**Entries shown:**
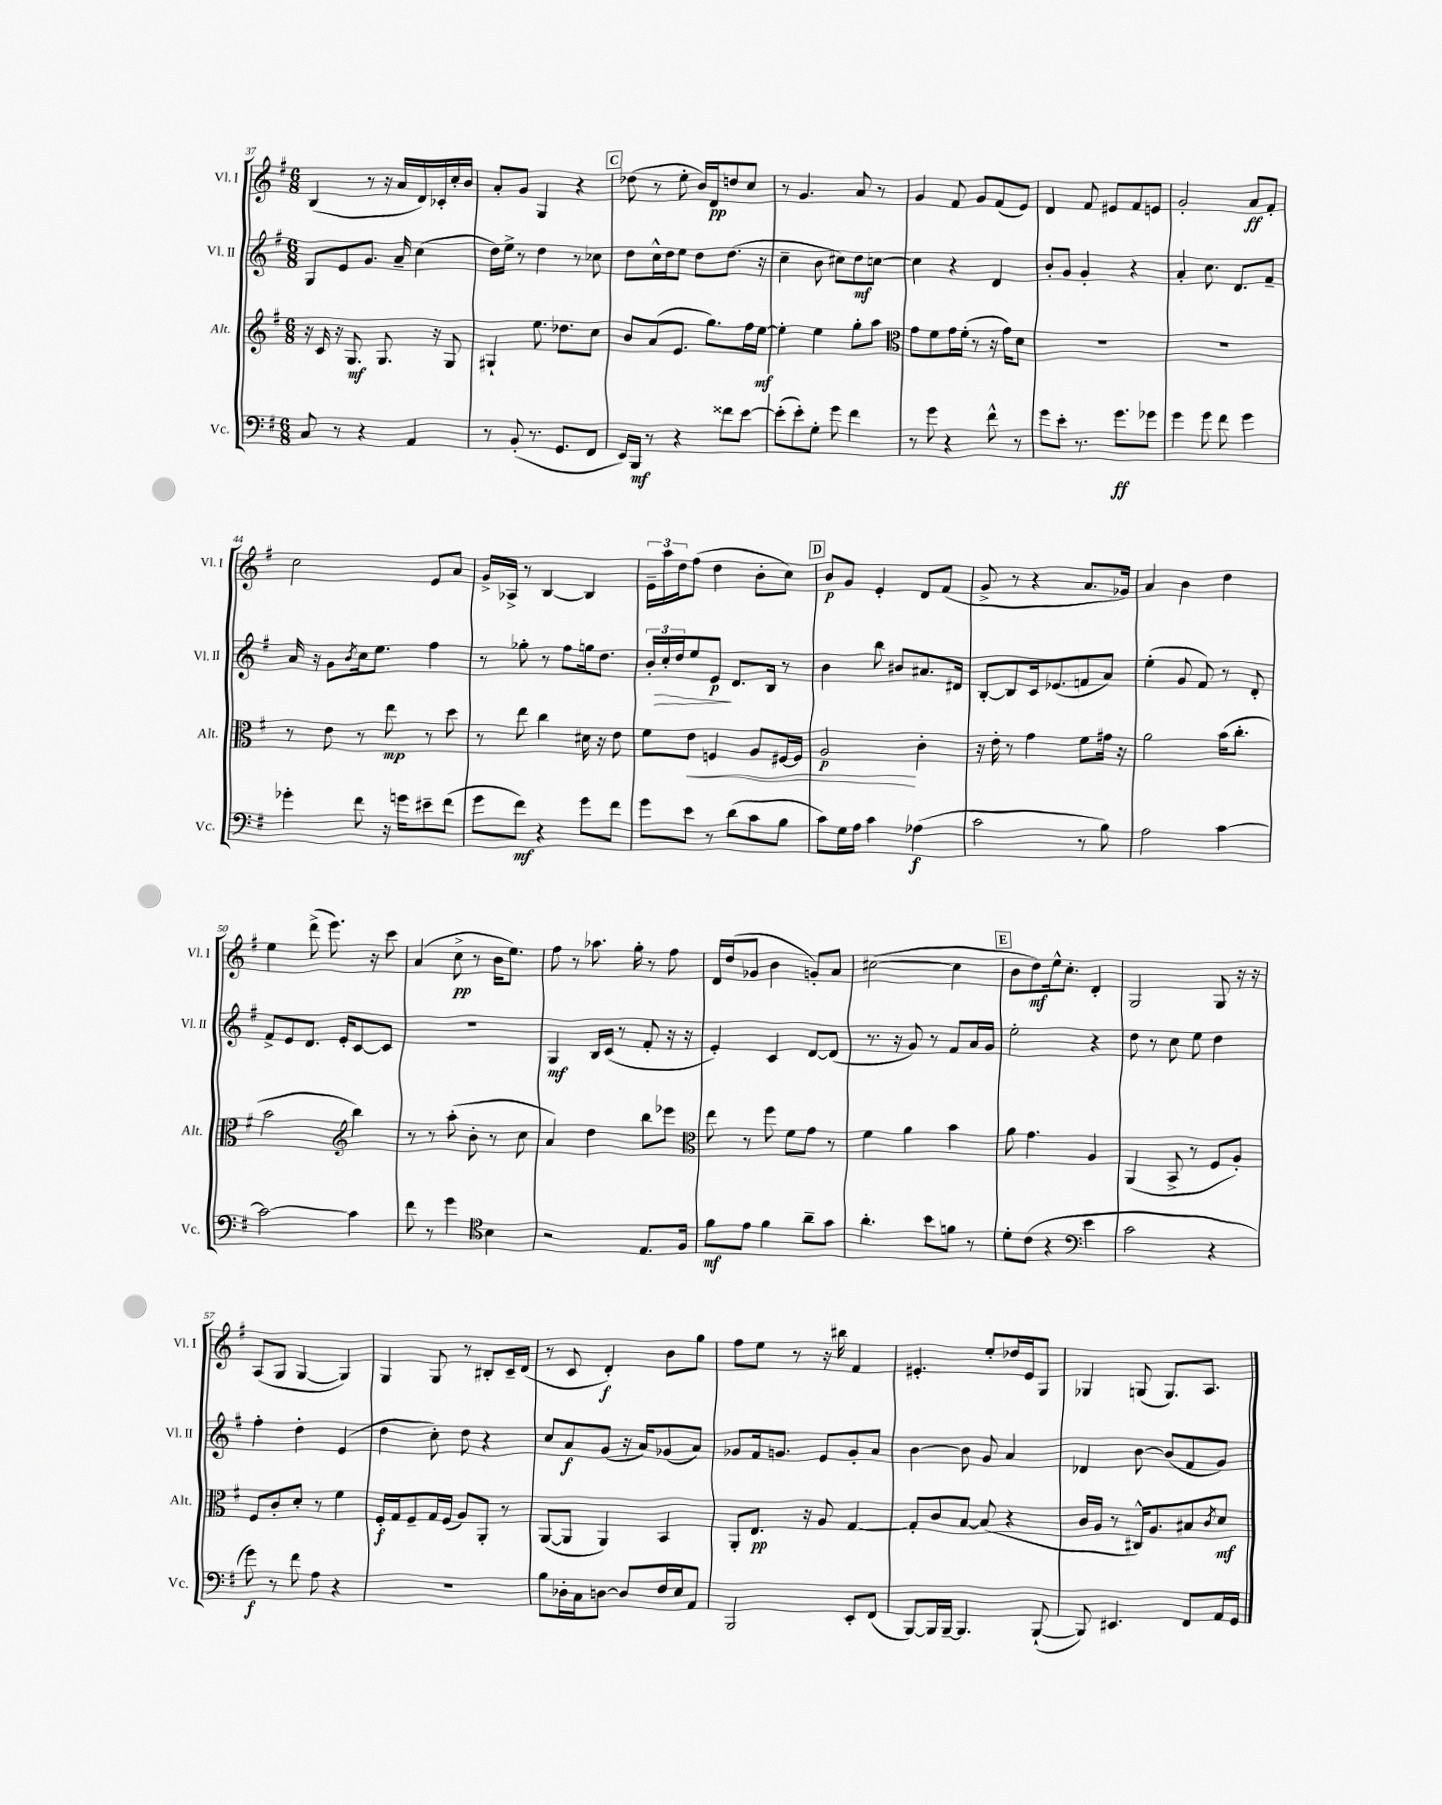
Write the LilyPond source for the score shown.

<<
\new StaffGroup <<
\new Staff = "s0" \with { instrumentName = "Vl. I" shortInstrumentName = "Vl. I" } {
    \clef treble \key g \major \numericTimeSignature \time 6/8
    b4( r8 r16 a'16 d'16) ces'16-. c''16-. b'16 |
    a'8-. g'8 g4 r4 |
    \mark \markup { \box "C" } des''8( r8 e''8-. b'16) d'16\pp d''8 c''8 |
    r8 g'4. a'8 r8 |
    g'4 fis'8 g'8 fis'8( e'8) |
    d'4 fis'8 eis'8 fis'8 e'8 |
    g'2-. a'8\ff fis'8-. |
    c''2 e'8 a'8 |
    g'16-> aes16-> r8 b4~ b4 |
    \tuplet 3/2 { e'16-- a''16 d''16 } fis''8( d''4 b'8-. c''8) |
    \mark \markup { \box "D" } b'8\p g'8 e'4-. d'8 fis'8( |
    g'8-> r8 r4 a'8. ges'16) |
    a'4 b'4 d''4 |
    e''4 d'''8->( e'''8.) r16 c'''8 |
    a'4( c''8->\pp r8 b'16 e''8.) |
    fis''8 r8 aes''8. g''16-. r8 fis''8 |
    d'16 d''16( ges'8 b'4 g'8-.) a'8 |
    cis''2~( cis''4 |
    \mark \markup { \box "E" } b'8 d''8\mf) e''16-^ c''8.-. d'4-. |
    g2 g8 r16 r16 |
    a8( g8 g4~ g4) |
    g4 g8 r8 bis8-. c'16-- d'16( |
    r8 c'8 d'4-.\f) b'8 g''8 |
    fis''8 e''8 r8 r16 bis''16 fis'4 |
    eis'4.-. e''8-. des''16 eis'16 g8 |
    ges4 g8( g8.) a8. \bar "|." |
}
\new Staff = "s1" \with { instrumentName = "Vl. II" shortInstrumentName = "Vl. II" } {
    \clef treble \key g \major \numericTimeSignature \time 6/8
    g8 e'8 g'8. a'16-- c''4( |
    d''16) e''16-> r8 d''4 r8 ces''8 |
    \mark \markup { \box "C" } d''8 c''16-^ d''16 e''8 d''8 d''8.( r16 |
    c''4-- b'8 cis''8) d''8\mf c''8~ |
    c''4 r4 d'4 |
    b'8-. g'8 g'4-. r4 |
    a'4-. c''8. d'8. fis'8-- |
    a'16 r16 g'8 \acciaccatura { b'8 } c''16 e''8. fis''4 |
    r8 ges''8-. r8 fis''8 g''16 d''8. |
    \tuplet 3/2 { b'16-. c''16-.\> d''16 } e''8 e'8\p\! d'8. b16 r8 |
    \mark \markup { \box "D" } b'4 b''8 bis'8 ais'8. dis'16 |
    b8~-. b8 c'16 ees'8.( f'8 a'8) |
    e''4-.( g'8 fis'8) r8 d'8-. |
    fis'8-> e'8 d'8. e'16-. c'8~ c'8 |
    R2. |
    g4\mf b16 c'16( r8 fis'8-. r16 r16 |
    e'4-.) c'4 d'8~ d'8( |
    r8. r16 g'8) r8 fis'8 a'16 g'16 |
    \mark \markup { \box "E" } e''2-. r4 |
    d''8 r8 c''8 e''8 d''4 |
    fis''4-. d''4-. e'4( |
    d''4 c''8-.) d''8 r4 |
    c''8 a'8\f g'8( r16 a'16) ges'8( a'8) |
    ges'8 fis'16 g'8. e'8 g'8-. a'8 |
    b'4~ b'8 g'8 a'4 |
    des'4 b'8~ b'8( fis'8 g'8) \bar "|." |
}
\new Staff = "s2" \with { instrumentName = "Alt." shortInstrumentName = "Alt." } {
    \clef treble \key g \major \numericTimeSignature \time 6/8
    r16 c'16 r16 g8.\mf g8. r16 g8 |
    gis4-! e''8. des''8. c''8 |
    \mark \markup { \box "C" } b'8 a'8( e'8. g''8.) fis''16 e''16~\mf |
    e''4-. e''4 g''8-. a''8 |
    \clef alto g'8 fis'8 g'16 fis'16-.( r8 r16 g'16) d'8 |
    R2. |
    R2. |
    r8 e'8 r8 e''8\mp r8 d''8 |
    r8 e''8 c''4 dis'16 r16 e'8 |
    fis'8 e'8\< f4 a8 fis16~ fis16 |
    \mark \markup { \box "D" } a2\p\! c'4-. |
    r16 e'16-. r8 g'4 fis'8 gis'16 r16 |
    a'2 b'16( c''8.-. |
    b'2 \clef treble b''4) |
    r8 r8 a''8-.( b'8-. r8 c''8 |
    a'4) d''4 b''8 ees'''8 |
    \clef alto e''8 r8 fis''8 fis'8 g'8 r8 |
    fis'4 a'4 b'4 |
    \mark \markup { \box "E" } a'8 g'4. a4 |
    a,4( b,8-> r8 fis8 a8-.) |
    fis8 c'8-. d'8-. r8 fis'4 |
    fis16-.\f g16 fis8-- g16 fis16( a8) a,8-. r8 |
    a,8~( a,8 a,4) b,4 |
    a,8-. e8.\pp r16 a8 g4~ |
    g8-. c'8 b8~ b8( r4 |
    c'16 a16 r8 cis16-^) a8. bis8 \acciaccatura { c'8 } d'8\mf \bar "|." |
}
\new Staff = "s3" \with { instrumentName = "Vc." shortInstrumentName = "Vc." } {
    \clef bass \key g \major \numericTimeSignature \time 6/8
    c8 r8 r4 a,4 |
    r8 b,8-.( r8. g,8. fis,8 |
    \mark \markup { \box "C" } e,16) b,,16\mf r8 r4 fisis'8 e'8~ |
    e'8-.( e'8-.) g8-. g'8 fis'4 |
    r8 g'8 r4 fis'8-^ r8 |
    g'8 e'8-. r8. g'8.\ff ges'8 |
    g'4 g'8 fis'8 g'4 |
    ges'4-. fis'8 r16 g'16 eis'8-- fis'8( |
    g'8 fis'8\mf) r4 g'8 fis'8 |
    g'8 e'8 r8 d'8( c'8 b8 |
    \mark \markup { \box "D" } c'8) g16 a16 c'4 aes4\f( |
    c'2 r8 b8) |
    a2 c'4~ |
    c'2~ c'4 |
    fis'8 r8 g'4 \clef tenor b4 |
    r2 e8. fis16 |
    fis'8\mf e'8 fis'4 a'8-- g'8 |
    a'4.-. b'8 f'8 r8 |
    \mark \markup { \box "E" } d'8-. c'8( r4 \clef bass e'4 |
    c'2 r4 |
    g'8\f) r8 fis'8 a8 r4 |
    R2. |
    b8 des16-. c16 d8~ d8 fis16 e16 a,8 |
    b,,2 e,8-. fis,8( |
    b,,8~) b,,16 b,,16~-- b,,4. b,,8~-!( |
    b,,8) eis,4. fis,8 a,16 g,16 \bar "|." |
}
>>
>>
\layout { \context { \Score currentBarNumber = #37 } }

**Task description:**
How many lines of the data above contain the string "instrumentName"? Case counts. Reply with the number alone.

**Exercise answer:**
4